— Instructions for the task —
Return exactly the lines of the entries that start at the line containing "SW2: button (GND, U3/PC0)" and continue to the last line. Omit the pictures.

— Provided data —
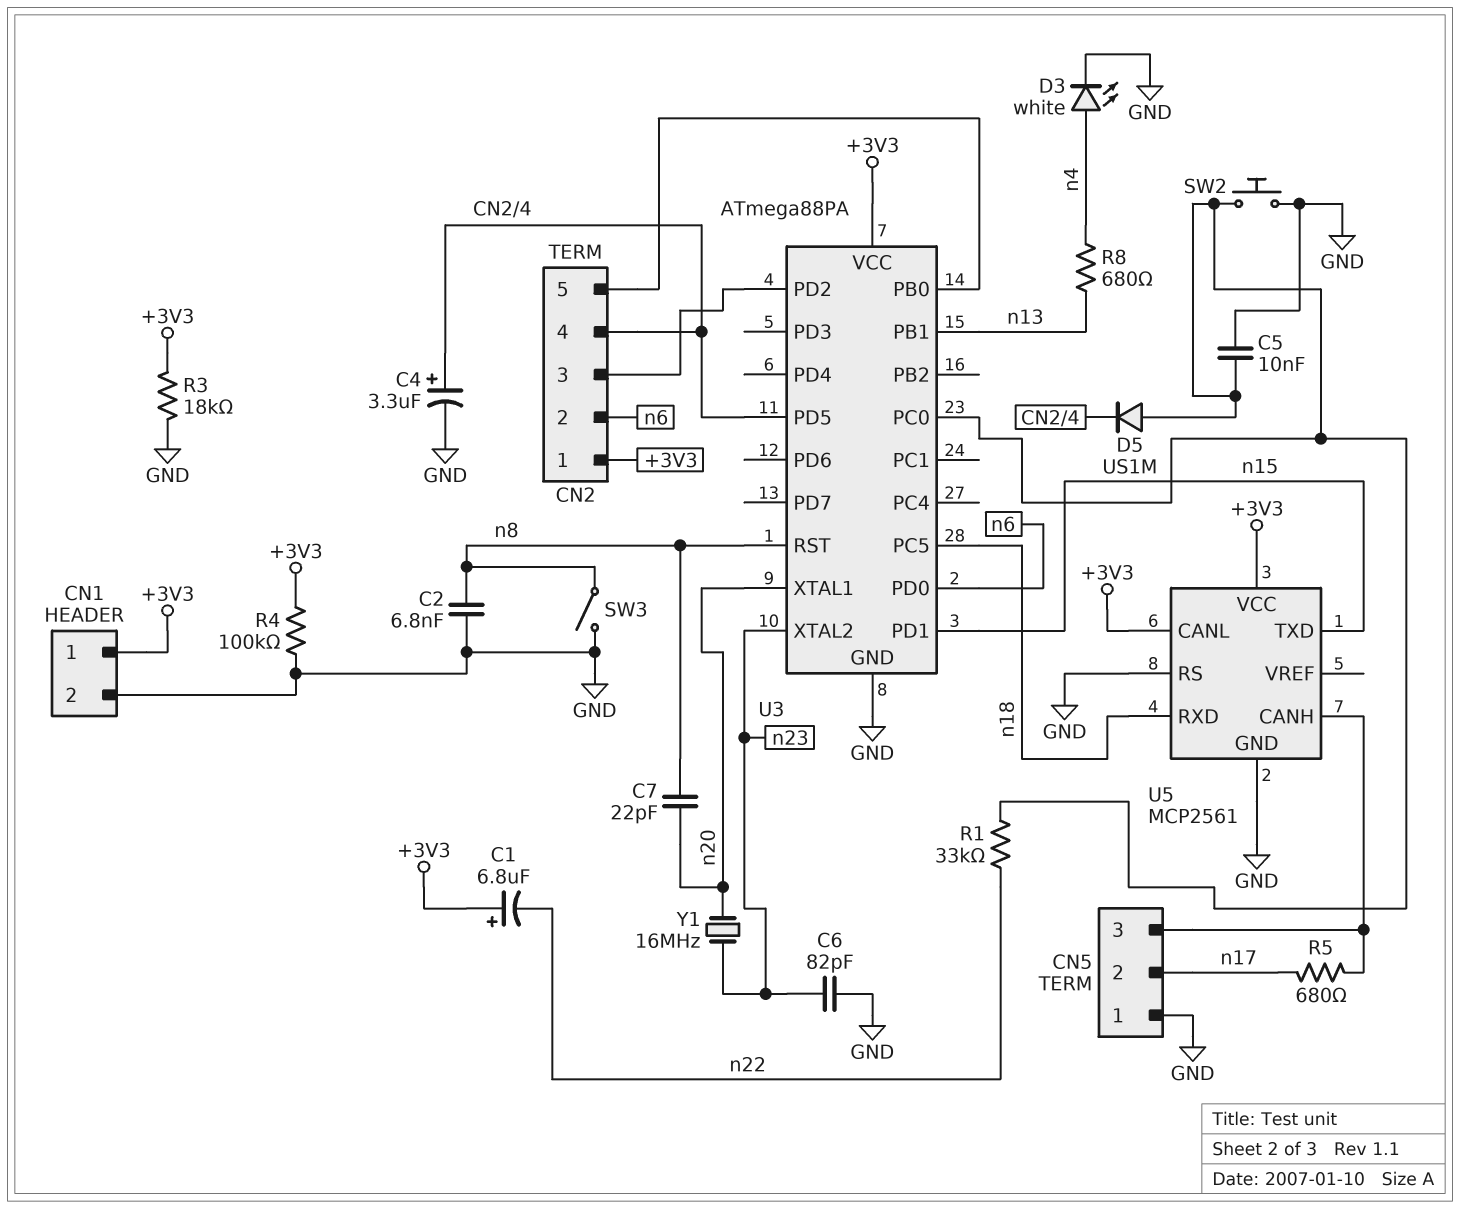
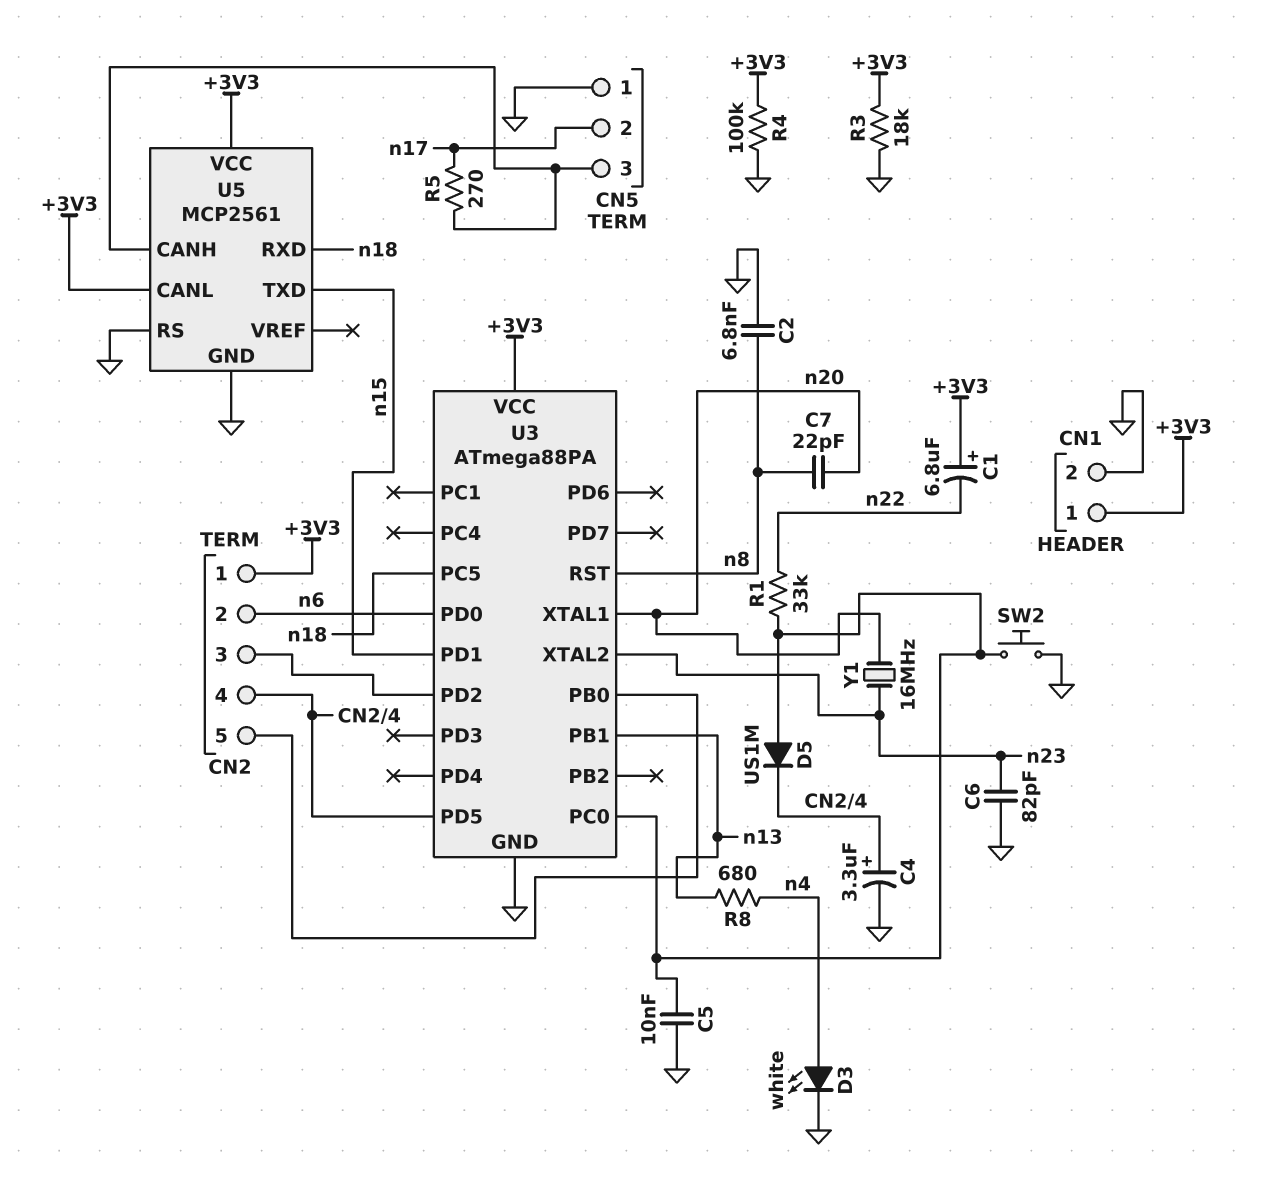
R5: 680 (CN5/3, n17) -> 270 (CN5/3, n17)
SW3: switch (GND, n8) -> none

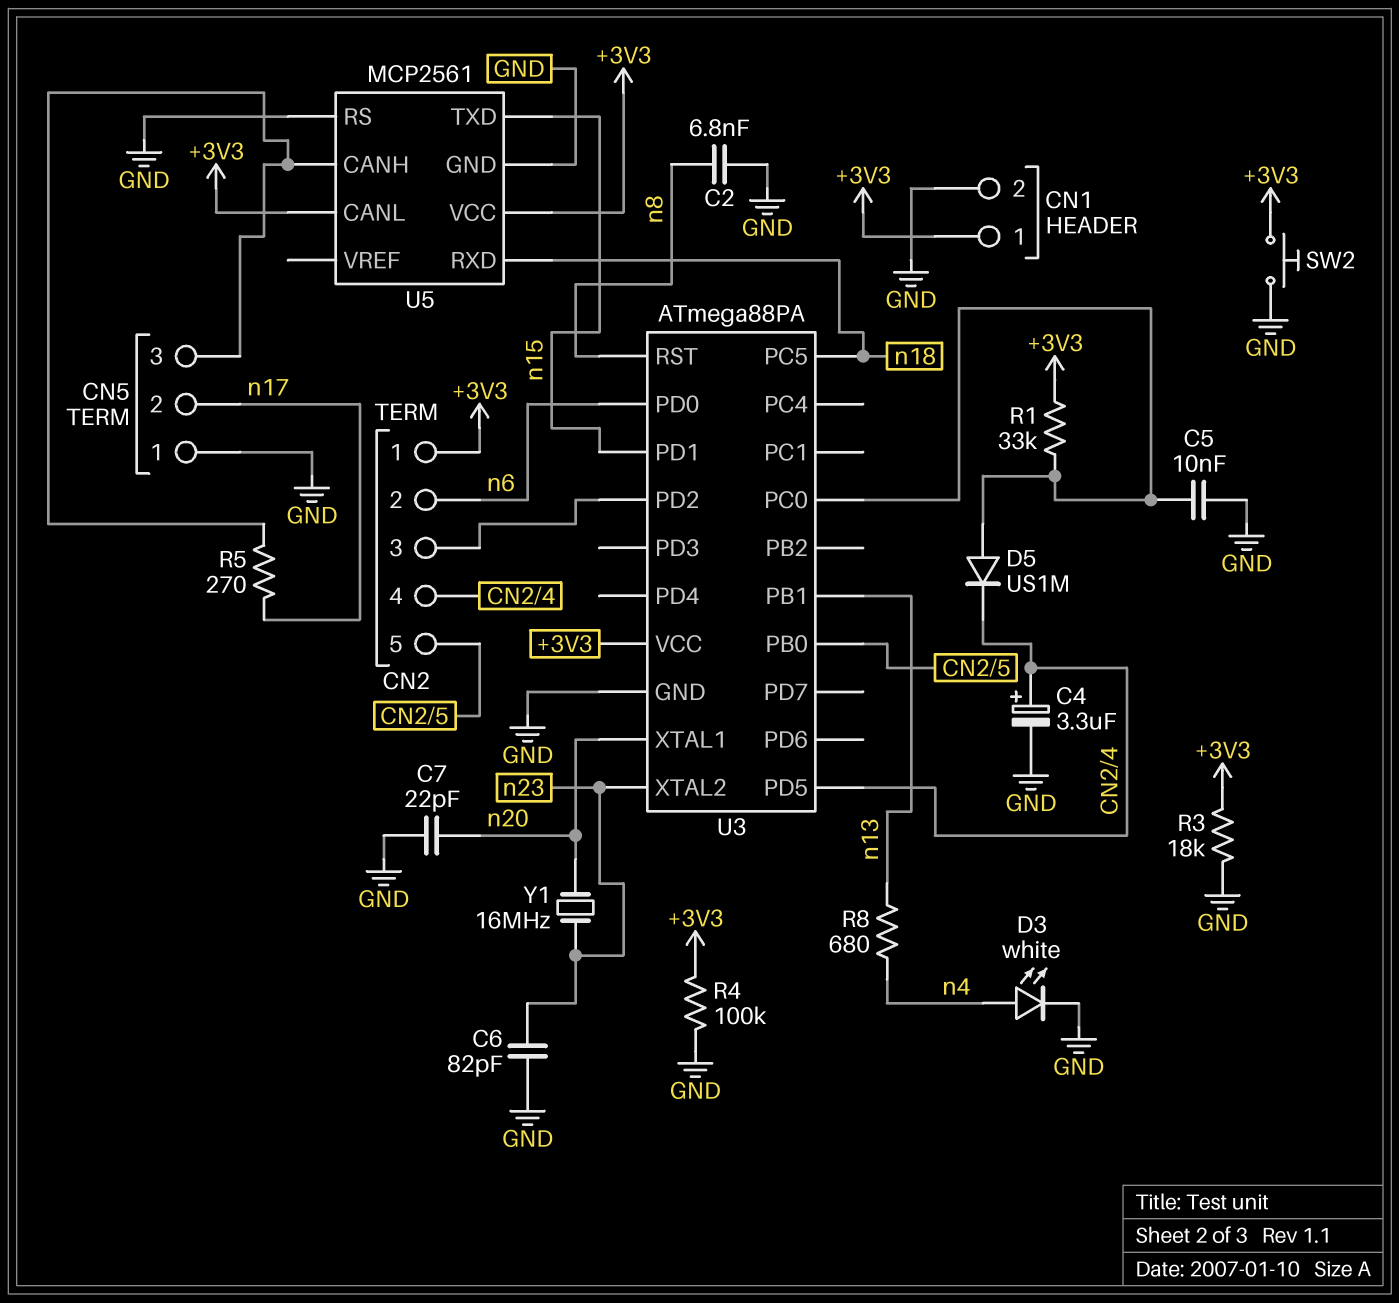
C1: 6.8uF (plus +3V3, minus n22) -> none
C7: 22pF (n8, n20) -> 22pF (GND, n20)
R1: 33k (U3/PC0, n22) -> 33k (+3V3, U3/PC0)
SW2: button (GND, U3/PC0) -> button (+3V3, GND)

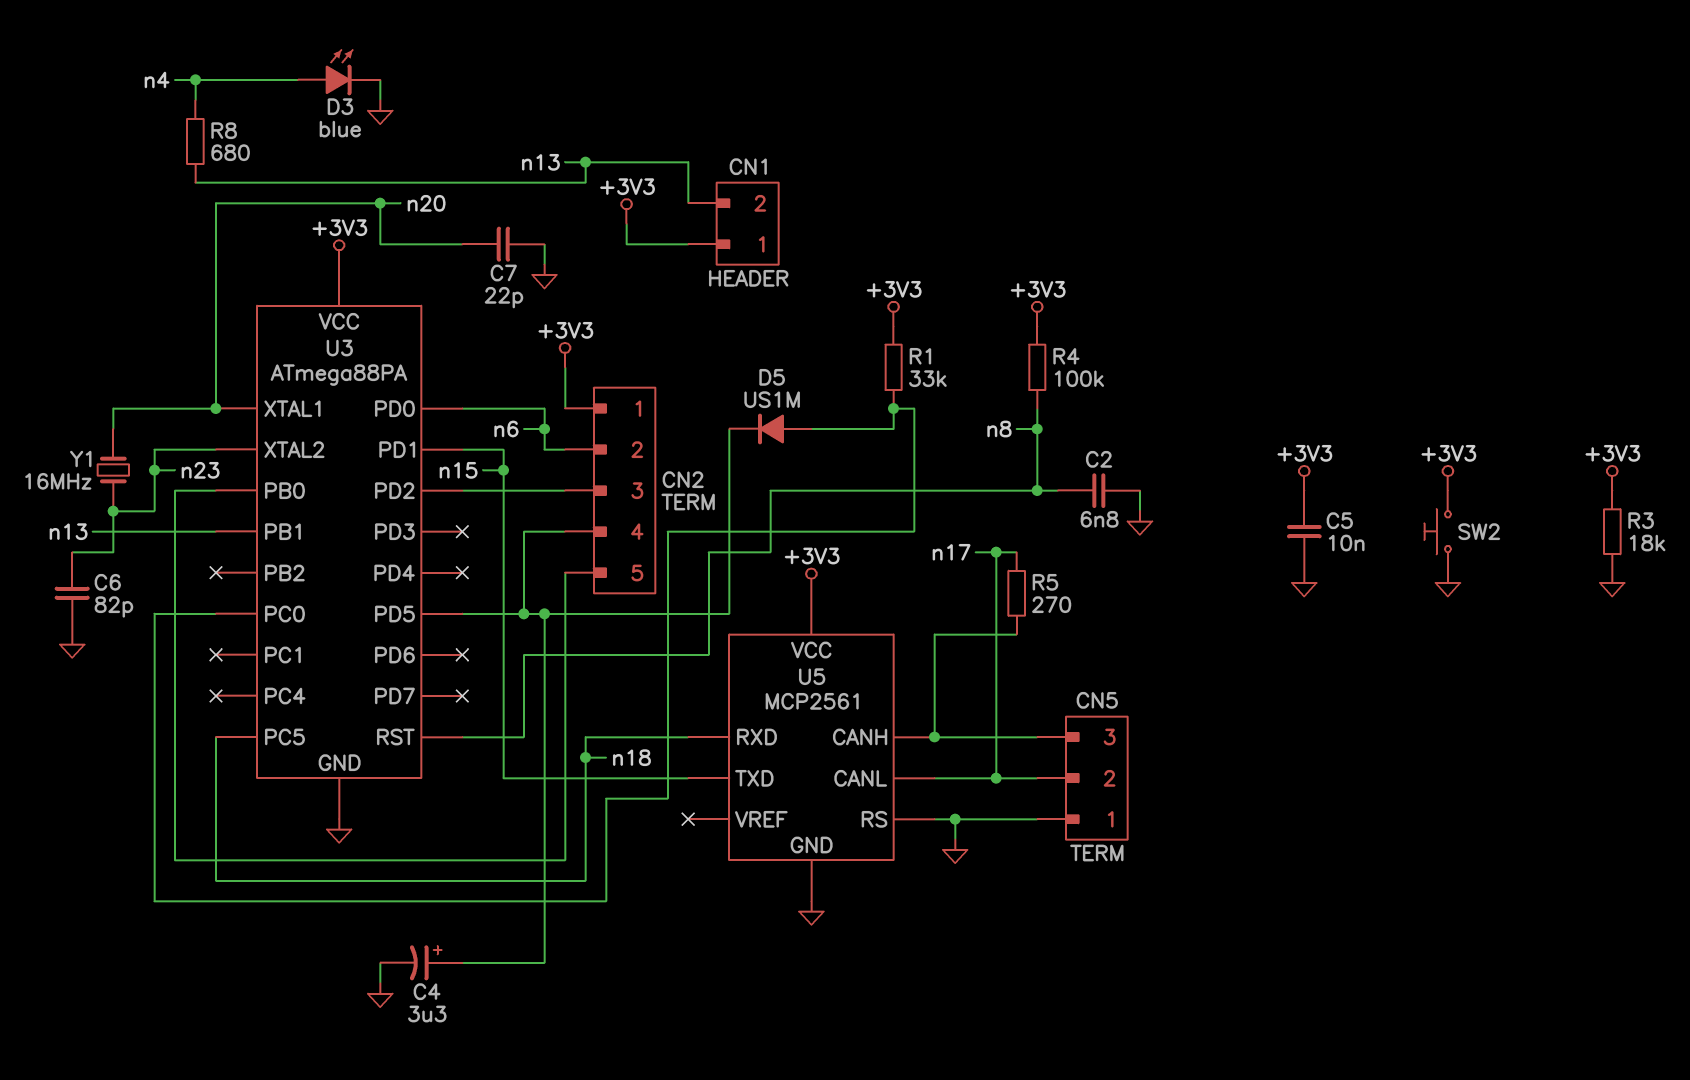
C5: 10nF (GND, U3/PC0) -> 10nF (+3V3, GND)
CN1 pin 2: GND -> n13
D3: LED white (A n4, K GND) -> LED blue (A n4, K GND)
R4: 100k (+3V3, GND) -> 100k (+3V3, n8)
U5 pin CANL: +3V3 -> n17

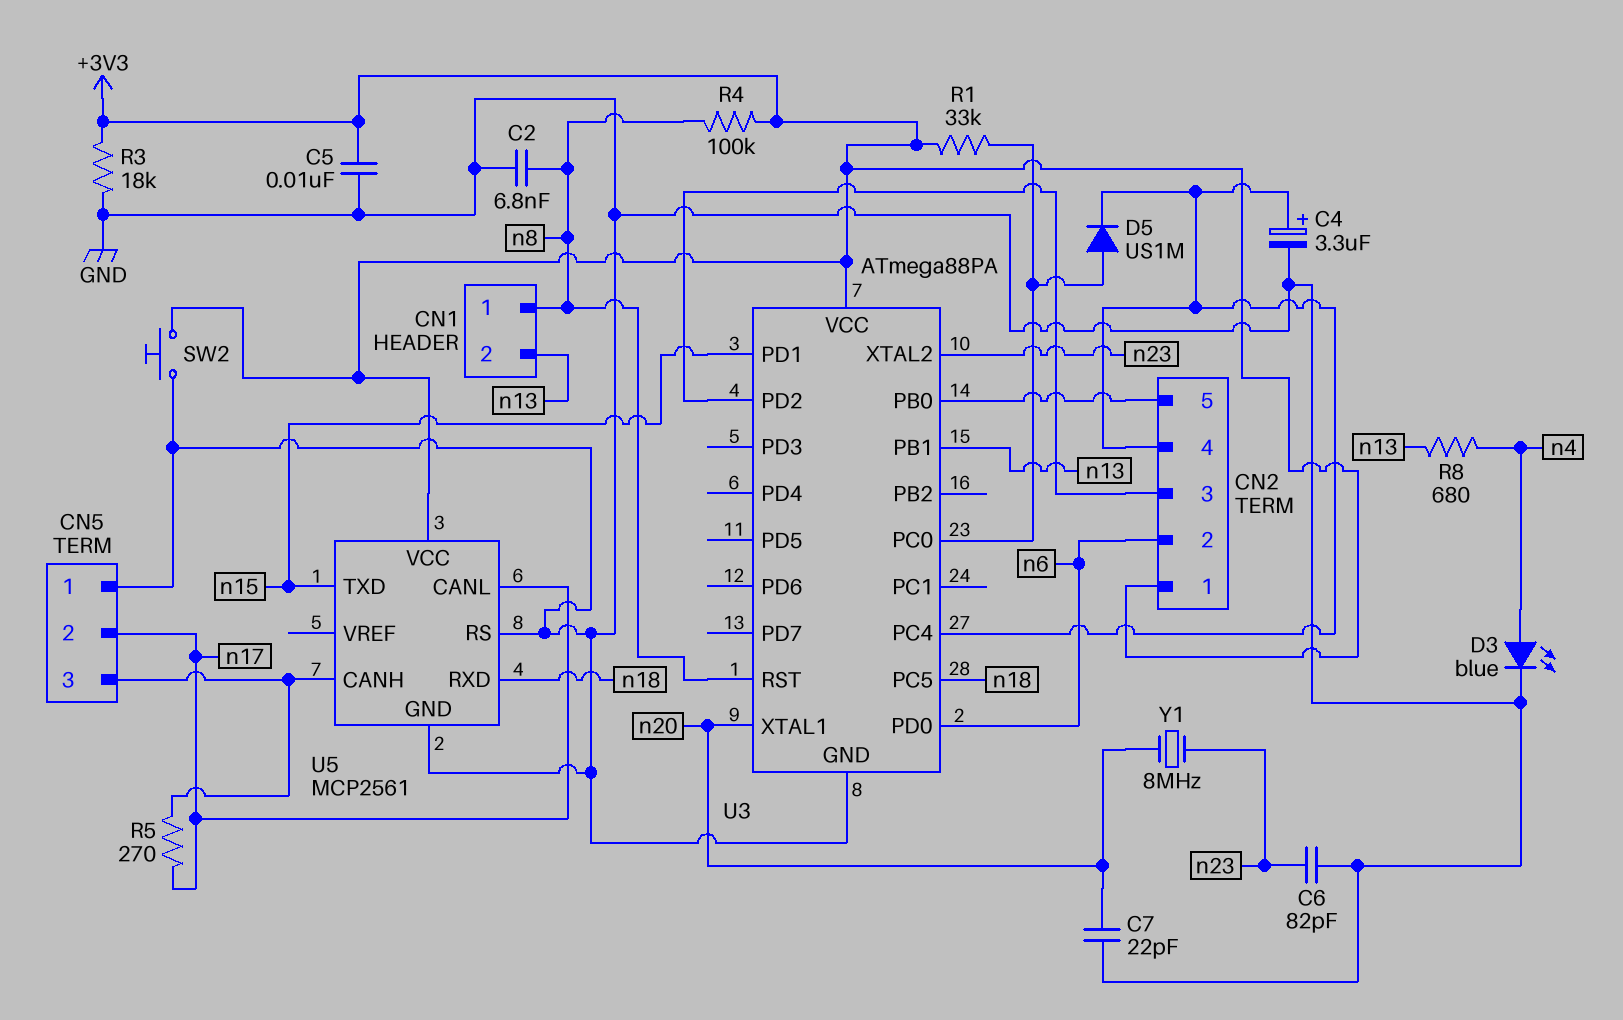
CN1 pin 1: +3V3 -> n8
U3 pin PC4: none -> CN2/4
U3 pin PD5: CN2/4 -> none
Y1: 16MHz (n20, n23) -> 8MHz (n20, n23)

— Response to this exercise —
SW2: button (GND, U3/PC0) -> button (+3V3, GND)

C5: 10nF (GND, U3/PC0) -> 10nF (+3V3, GND)
CN1 pin 2: GND -> n13
D3: LED white (A n4, K GND) -> LED blue (A n4, K GND)
R4: 100k (+3V3, GND) -> 100k (+3V3, n8)
U5 pin CANL: +3V3 -> n17

CN1 pin 1: +3V3 -> n8
U3 pin PC4: none -> CN2/4
U3 pin PD5: CN2/4 -> none
Y1: 16MHz (n20, n23) -> 8MHz (n20, n23)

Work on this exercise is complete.